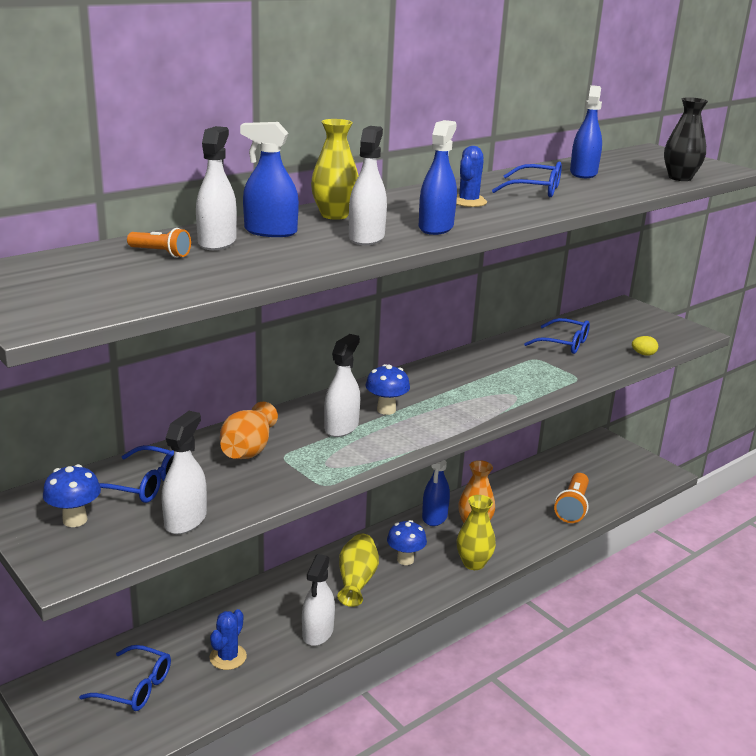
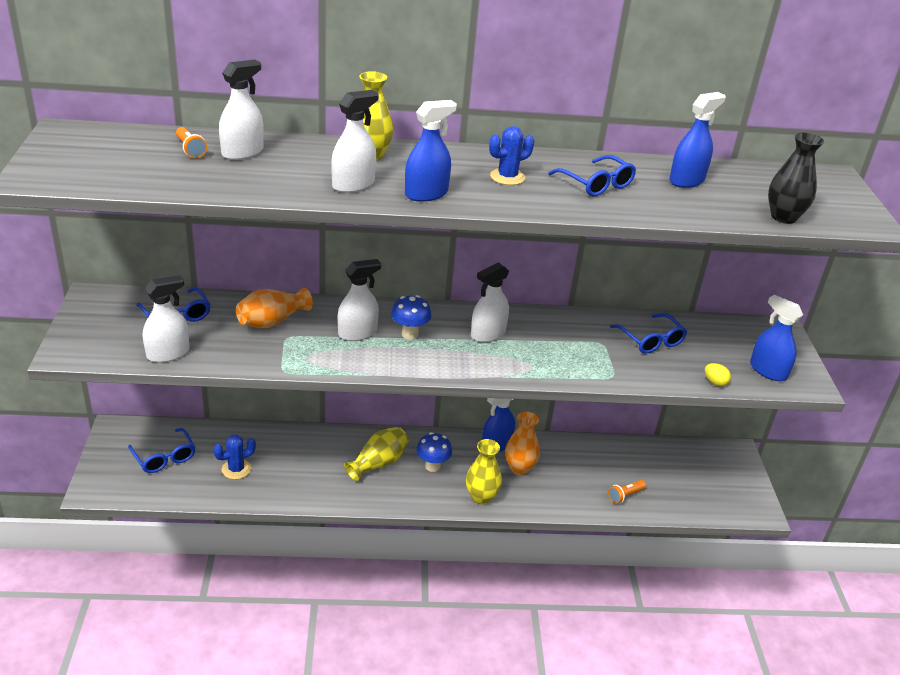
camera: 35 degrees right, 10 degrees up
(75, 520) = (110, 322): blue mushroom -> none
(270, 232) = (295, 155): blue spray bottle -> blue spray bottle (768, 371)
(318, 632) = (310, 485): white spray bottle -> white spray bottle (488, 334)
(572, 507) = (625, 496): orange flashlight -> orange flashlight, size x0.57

(What the task requires)
Would you output each entry exactly and leave the pictures behind?

(Result of the task)
camera: 35 degrees right, 10 degrees up
(75, 520) = (110, 322): blue mushroom -> none
(270, 232) = (295, 155): blue spray bottle -> blue spray bottle (768, 371)
(318, 632) = (310, 485): white spray bottle -> white spray bottle (488, 334)
(572, 507) = (625, 496): orange flashlight -> orange flashlight, size x0.57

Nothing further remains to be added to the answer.